- Available records:
========================
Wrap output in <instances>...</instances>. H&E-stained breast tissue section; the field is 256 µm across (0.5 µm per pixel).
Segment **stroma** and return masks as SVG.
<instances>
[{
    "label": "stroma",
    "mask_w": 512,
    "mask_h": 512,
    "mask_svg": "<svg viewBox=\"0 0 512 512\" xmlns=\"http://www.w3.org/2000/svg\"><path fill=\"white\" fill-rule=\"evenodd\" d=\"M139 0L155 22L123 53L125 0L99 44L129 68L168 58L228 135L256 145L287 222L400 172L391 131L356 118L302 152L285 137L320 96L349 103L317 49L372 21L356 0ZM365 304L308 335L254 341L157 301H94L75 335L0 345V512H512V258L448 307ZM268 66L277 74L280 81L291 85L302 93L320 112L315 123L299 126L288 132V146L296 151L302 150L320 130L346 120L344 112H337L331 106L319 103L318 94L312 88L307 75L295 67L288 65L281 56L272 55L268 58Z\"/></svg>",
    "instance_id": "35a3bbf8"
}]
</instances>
========================
- Directions for this task: Quote all the records exactly, please, leaving none out.

- Answer to this problem:
Wrap output in <instances>...</instances>. H&E-stained breast tissue section; the field is 256 µm across (0.5 µm per pixel).
Segment **stroma** and return masks as SVG.
<instances>
[{
    "label": "stroma",
    "mask_w": 512,
    "mask_h": 512,
    "mask_svg": "<svg viewBox=\"0 0 512 512\" xmlns=\"http://www.w3.org/2000/svg\"><path fill=\"white\" fill-rule=\"evenodd\" d=\"M139 0L155 22L123 53L125 0L99 44L129 68L168 58L228 135L256 145L287 222L400 172L391 131L356 118L302 152L285 137L320 96L349 103L317 49L372 21L356 0ZM365 304L308 335L254 341L157 301H94L75 335L0 345V512H512V258L448 307ZM268 66L277 74L280 81L291 85L302 93L320 112L315 123L299 126L288 132V146L296 151L302 150L320 130L346 120L344 112H337L331 106L319 103L318 94L312 88L307 75L295 67L288 65L281 56L272 55L268 58Z\"/></svg>",
    "instance_id": "35a3bbf8"
}]
</instances>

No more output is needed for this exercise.